## OBJECTIVE
Rewrite the records as a JSON list of strings, from the line that contains "Volkswagen [113, 90]" through the end of the records, both ends included. Give one string per line, skip blank lines, and leave the pictures out of the answer.

┄┄┄┄┄┄┄┄┄┄

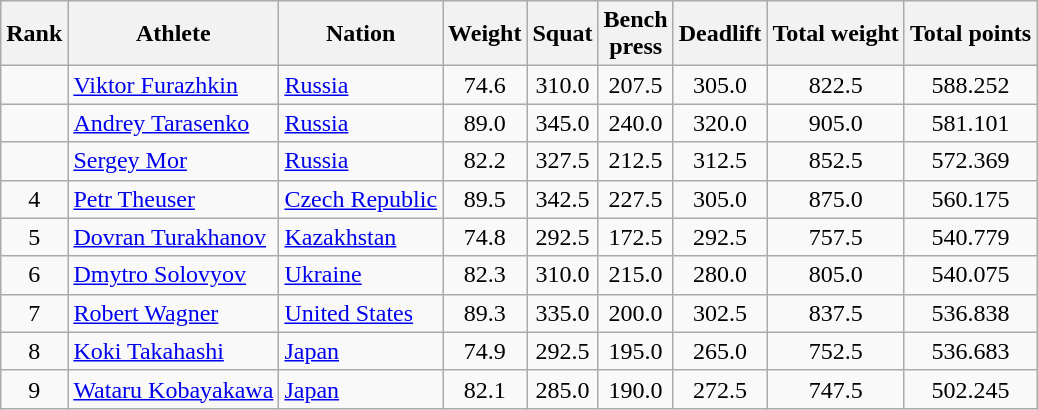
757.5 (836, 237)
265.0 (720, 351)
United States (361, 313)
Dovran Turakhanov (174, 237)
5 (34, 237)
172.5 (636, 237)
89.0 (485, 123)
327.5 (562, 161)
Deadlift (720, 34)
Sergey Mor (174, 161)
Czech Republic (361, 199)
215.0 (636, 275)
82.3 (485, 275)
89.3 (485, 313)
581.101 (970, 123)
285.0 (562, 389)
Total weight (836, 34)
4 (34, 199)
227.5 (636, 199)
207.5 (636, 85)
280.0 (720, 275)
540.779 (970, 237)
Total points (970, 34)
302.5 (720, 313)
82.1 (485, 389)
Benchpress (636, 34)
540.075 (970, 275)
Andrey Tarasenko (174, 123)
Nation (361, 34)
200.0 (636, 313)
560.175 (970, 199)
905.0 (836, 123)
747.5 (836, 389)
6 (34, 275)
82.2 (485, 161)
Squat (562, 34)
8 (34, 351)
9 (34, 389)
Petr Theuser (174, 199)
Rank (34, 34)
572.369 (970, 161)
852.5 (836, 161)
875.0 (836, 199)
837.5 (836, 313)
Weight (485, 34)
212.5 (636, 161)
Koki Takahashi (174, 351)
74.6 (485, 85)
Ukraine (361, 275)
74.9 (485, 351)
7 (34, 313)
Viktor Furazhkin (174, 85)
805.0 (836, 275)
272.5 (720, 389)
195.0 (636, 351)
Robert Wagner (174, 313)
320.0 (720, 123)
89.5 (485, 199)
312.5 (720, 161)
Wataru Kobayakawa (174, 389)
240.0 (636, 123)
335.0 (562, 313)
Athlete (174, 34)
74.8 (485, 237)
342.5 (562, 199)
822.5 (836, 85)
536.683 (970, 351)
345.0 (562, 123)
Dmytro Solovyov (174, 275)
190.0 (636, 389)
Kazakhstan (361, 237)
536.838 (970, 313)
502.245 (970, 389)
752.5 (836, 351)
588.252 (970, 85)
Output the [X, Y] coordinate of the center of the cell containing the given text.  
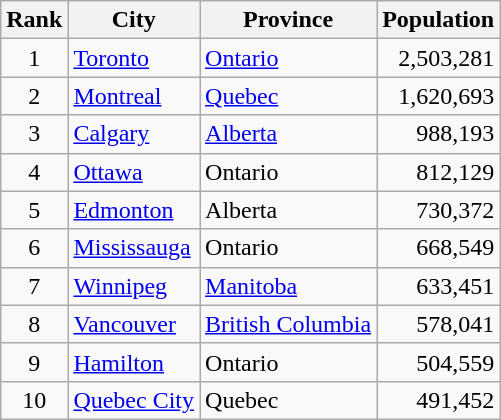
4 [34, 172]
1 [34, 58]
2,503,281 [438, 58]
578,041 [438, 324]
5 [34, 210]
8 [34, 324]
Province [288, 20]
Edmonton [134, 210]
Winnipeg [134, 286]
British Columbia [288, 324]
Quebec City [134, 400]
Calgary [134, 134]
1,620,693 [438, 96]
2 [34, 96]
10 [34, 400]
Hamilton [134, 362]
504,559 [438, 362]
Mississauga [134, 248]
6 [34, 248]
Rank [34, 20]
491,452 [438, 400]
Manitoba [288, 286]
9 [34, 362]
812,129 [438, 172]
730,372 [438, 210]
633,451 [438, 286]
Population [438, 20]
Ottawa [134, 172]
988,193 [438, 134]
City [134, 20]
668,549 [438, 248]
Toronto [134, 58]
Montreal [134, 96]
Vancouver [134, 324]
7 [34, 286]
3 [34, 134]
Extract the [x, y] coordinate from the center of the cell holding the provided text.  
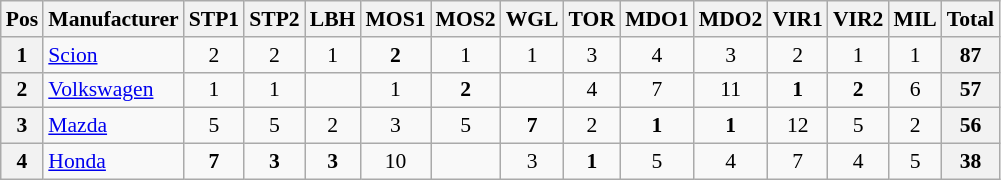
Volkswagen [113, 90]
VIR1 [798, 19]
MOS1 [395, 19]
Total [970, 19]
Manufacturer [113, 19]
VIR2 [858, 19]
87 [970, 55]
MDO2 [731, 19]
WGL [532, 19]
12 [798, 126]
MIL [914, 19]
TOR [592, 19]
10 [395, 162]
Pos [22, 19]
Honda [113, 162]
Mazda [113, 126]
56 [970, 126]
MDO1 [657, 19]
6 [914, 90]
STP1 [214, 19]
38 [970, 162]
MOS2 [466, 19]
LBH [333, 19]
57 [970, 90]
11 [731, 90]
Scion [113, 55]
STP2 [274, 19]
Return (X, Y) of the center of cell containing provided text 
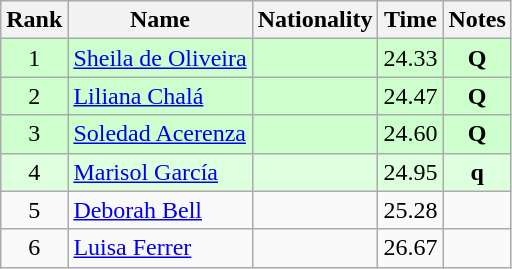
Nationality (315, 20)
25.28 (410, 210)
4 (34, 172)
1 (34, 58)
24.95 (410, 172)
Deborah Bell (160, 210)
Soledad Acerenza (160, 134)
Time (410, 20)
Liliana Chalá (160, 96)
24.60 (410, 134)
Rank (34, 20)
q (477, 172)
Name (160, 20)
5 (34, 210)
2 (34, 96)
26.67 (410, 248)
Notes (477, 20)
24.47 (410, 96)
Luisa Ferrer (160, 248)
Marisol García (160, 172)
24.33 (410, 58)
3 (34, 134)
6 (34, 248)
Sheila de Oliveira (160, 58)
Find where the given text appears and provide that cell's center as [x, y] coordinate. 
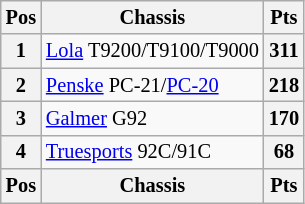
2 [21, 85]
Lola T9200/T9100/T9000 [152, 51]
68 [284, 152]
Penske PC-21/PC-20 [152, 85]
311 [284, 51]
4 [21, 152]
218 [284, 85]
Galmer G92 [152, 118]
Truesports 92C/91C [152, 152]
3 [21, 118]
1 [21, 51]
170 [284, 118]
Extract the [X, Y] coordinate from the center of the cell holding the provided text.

┄┄┄┄┄┄┄┄┄┄

## EXERCISE OUTPUT
[
  "Volkswagen [113, 90]",
  "VIR1 [798, 19]",
  "MOS1 [395, 19]",
  "Total [970, 19]",
  "Manufacturer [113, 19]",
  "VIR2 [858, 19]",
  "87 [970, 55]",
  "MDO2 [731, 19]",
  "WGL [532, 19]",
  "12 [798, 126]",
  "MIL [914, 19]",
  "TOR [592, 19]",
  "10 [395, 162]",
  "Pos [22, 19]",
  "Honda [113, 162]",
  "Mazda [113, 126]",
  "56 [970, 126]",
  "MDO1 [657, 19]",
  "6 [914, 90]",
  "STP1 [214, 19]",
  "38 [970, 162]",
  "MOS2 [466, 19]",
  "LBH [333, 19]",
  "57 [970, 90]",
  "11 [731, 90]",
  "Scion [113, 55]",
  "STP2 [274, 19]",
  "Return (X, Y) of the center of cell containing provided text ",
  "Nationality (315, 20)",
  "25.28 (410, 210)",
  "4 (34, 172)",
  "1 (34, 58)",
  "24.95 (410, 172)",
  "Deborah Bell (160, 210)",
  "Soledad Acerenza (160, 134)",
  "Time (410, 20)",
  "Liliana Chalá (160, 96)",
  "24.60 (410, 134)",
  "Rank (34, 20)",
  "q (477, 172)",
  "Name (160, 20)",
  "5 (34, 210)",
  "2 (34, 96)",
  "26.67 (410, 248)",
  "Notes (477, 20)",
  "24.47 (410, 96)",
  "Luisa Ferrer (160, 248)",
  "Marisol García (160, 172)",
  "24.33 (410, 58)",
  "3 (34, 134)",
  "6 (34, 248)",
  "Sheila de Oliveira (160, 58)",
  "Find where the given text appears and provide that cell's center as [x, y] coordinate. ",
  "2 [21, 85]",
  "Lola T9200/T9100/T9000 [152, 51]",
  "68 [284, 152]",
  "Penske PC-21/PC-20 [152, 85]",
  "311 [284, 51]",
  "4 [21, 152]",
  "218 [284, 85]",
  "Galmer G92 [152, 118]",
  "Truesports 92C/91C [152, 152]",
  "3 [21, 118]",
  "1 [21, 51]",
  "170 [284, 118]",
  "Extract the [X, Y] coordinate from the center of the cell holding the provided text."
]